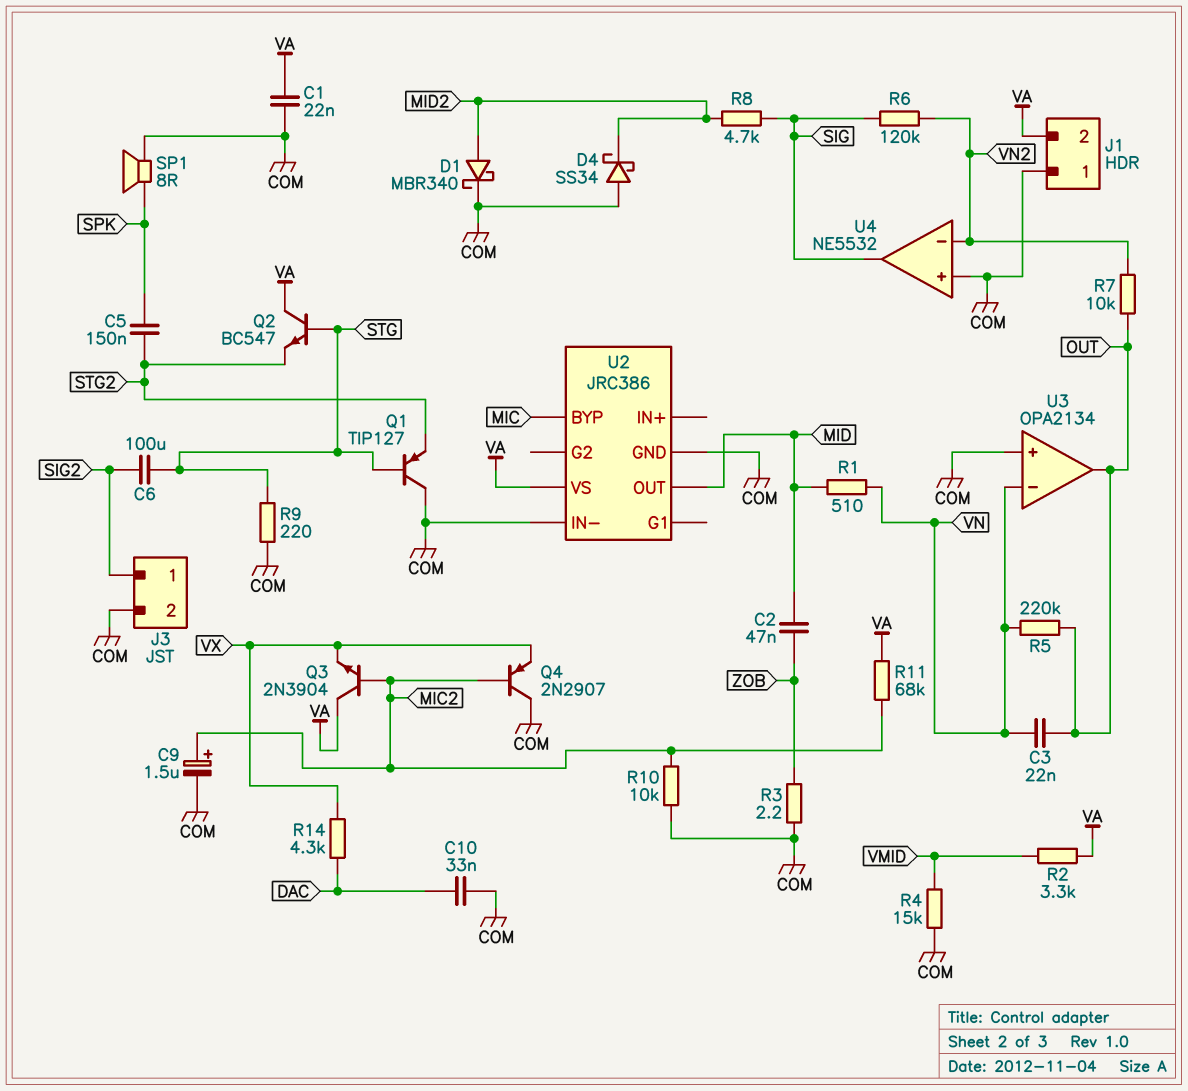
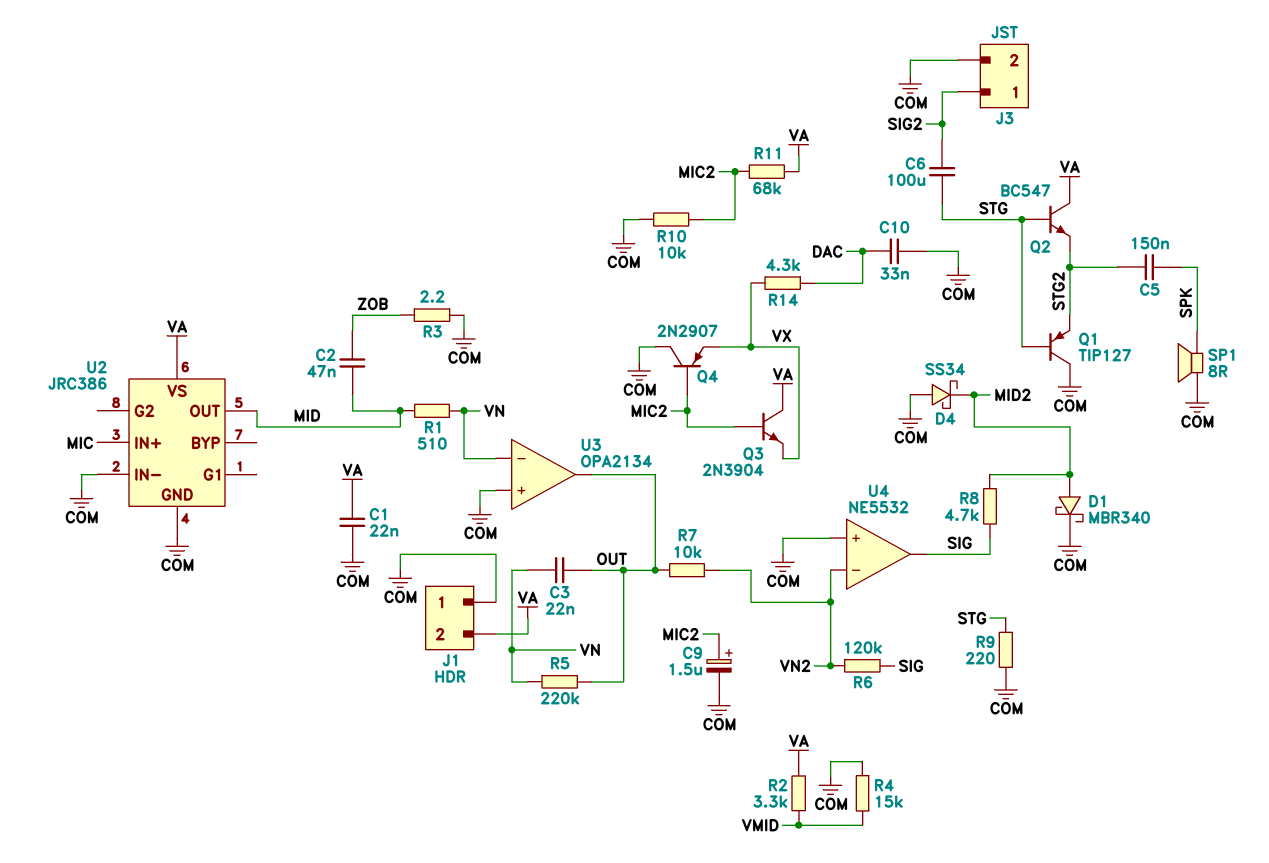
U2 pin BYP: MIC -> none
U2 pin IN+: none -> MIC

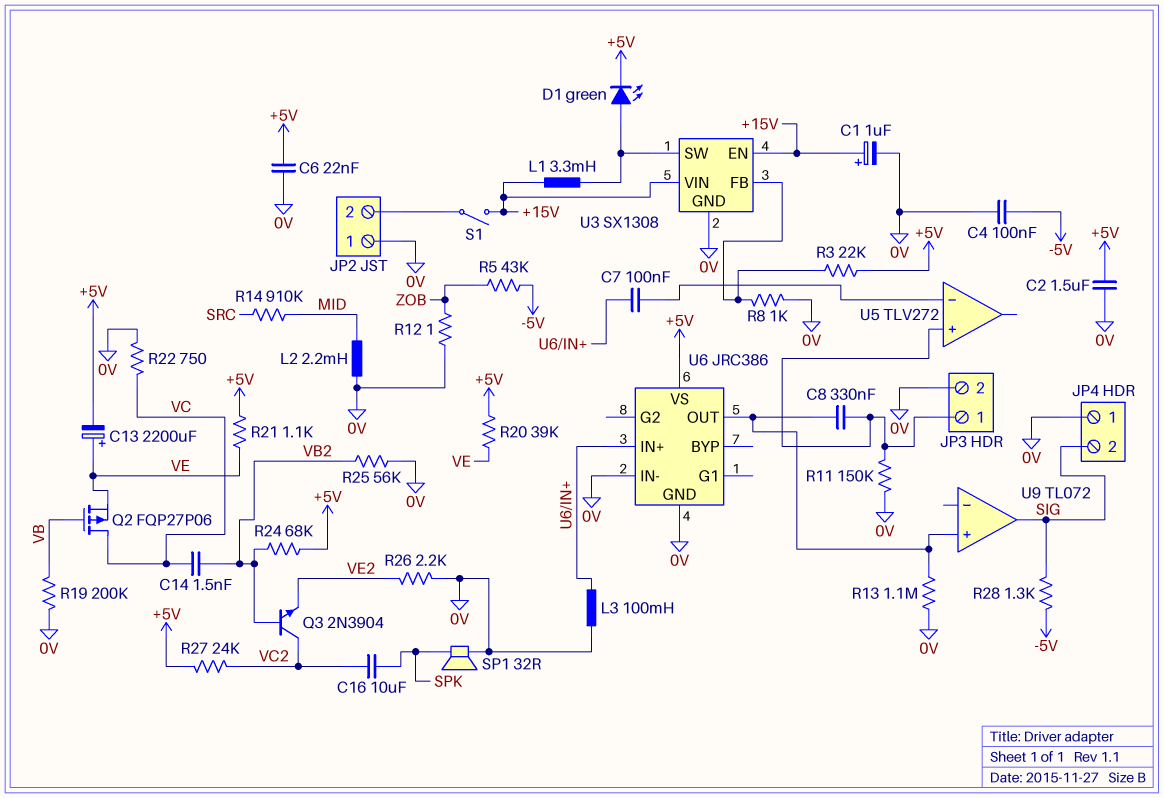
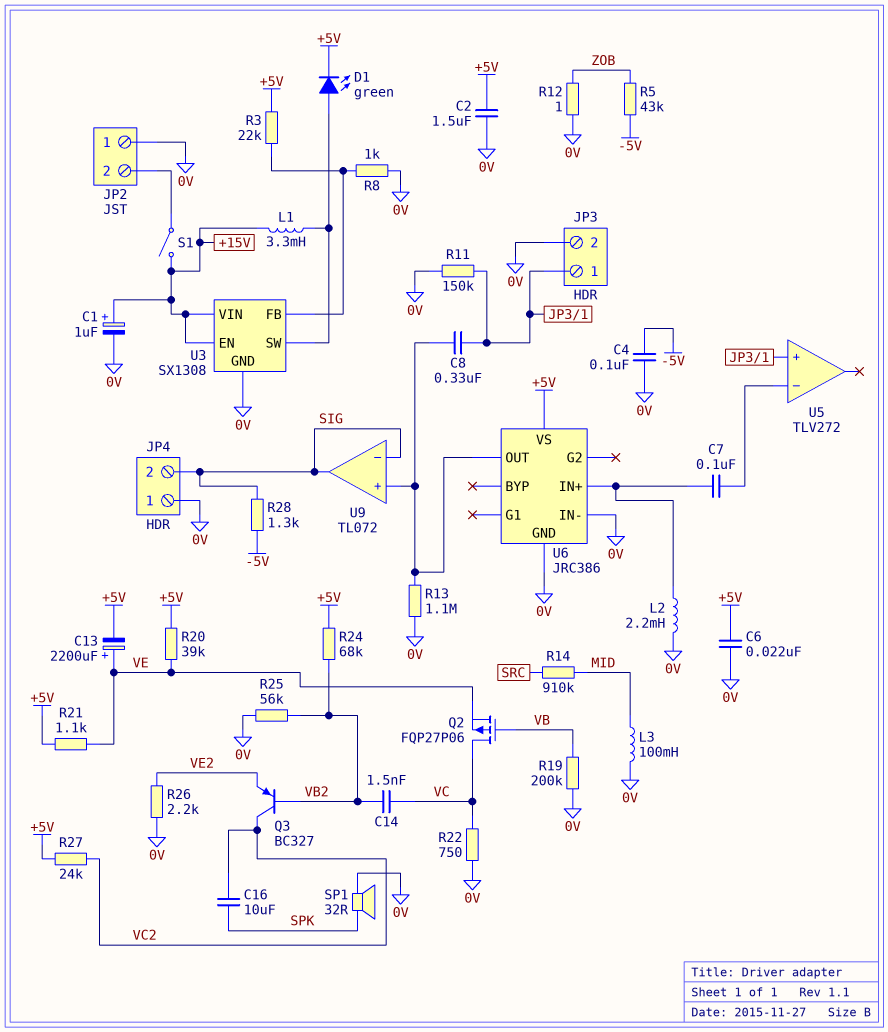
L2: 2.2mH (0V, MID) -> 2.2mH (0V, U6/IN+)
L3: 100mH (0V, U6/IN+) -> 100mH (0V, MID)
Q3: NPN 2N3904 (B VB2, C VC2, E VE2) -> PNP BC327 (B VB2, C VC2, E VE2)
U9 pin in-: none -> SIG

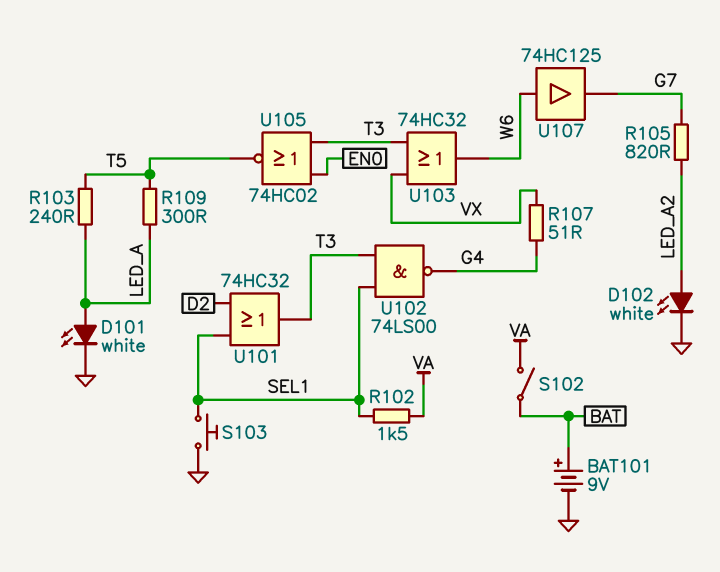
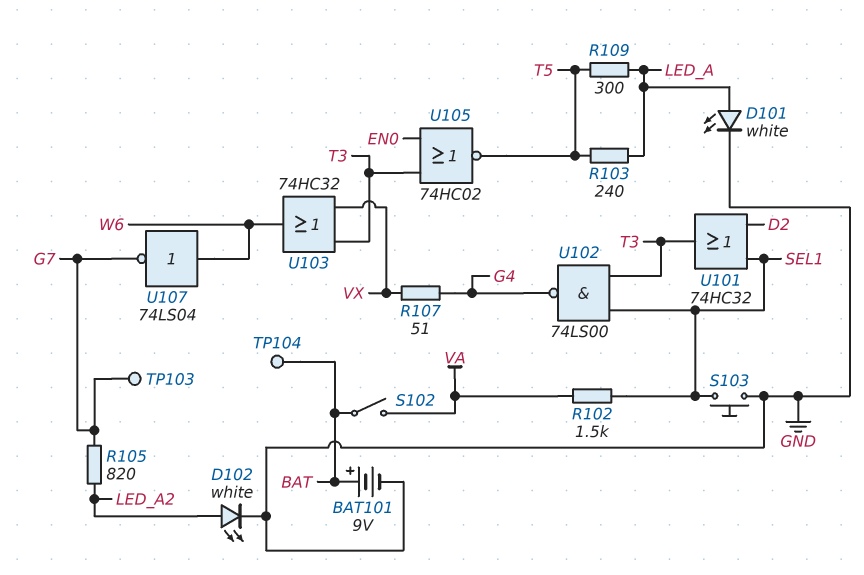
TP103: none -> test point (G7)
TP104: none -> test point (BAT)
U107: buffer 74HC125 (in W6, out G7) -> NOT 74LS04 (in W6, out G7)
────────────────
> [What is expected]
Once the pictures are set aside, give every line above again without alteration.

> [Task result]
U2 pin BYP: MIC -> none
U2 pin IN+: none -> MIC

L2: 2.2mH (0V, MID) -> 2.2mH (0V, U6/IN+)
L3: 100mH (0V, U6/IN+) -> 100mH (0V, MID)
Q3: NPN 2N3904 (B VB2, C VC2, E VE2) -> PNP BC327 (B VB2, C VC2, E VE2)
U9 pin in-: none -> SIG

TP103: none -> test point (G7)
TP104: none -> test point (BAT)
U107: buffer 74HC125 (in W6, out G7) -> NOT 74LS04 (in W6, out G7)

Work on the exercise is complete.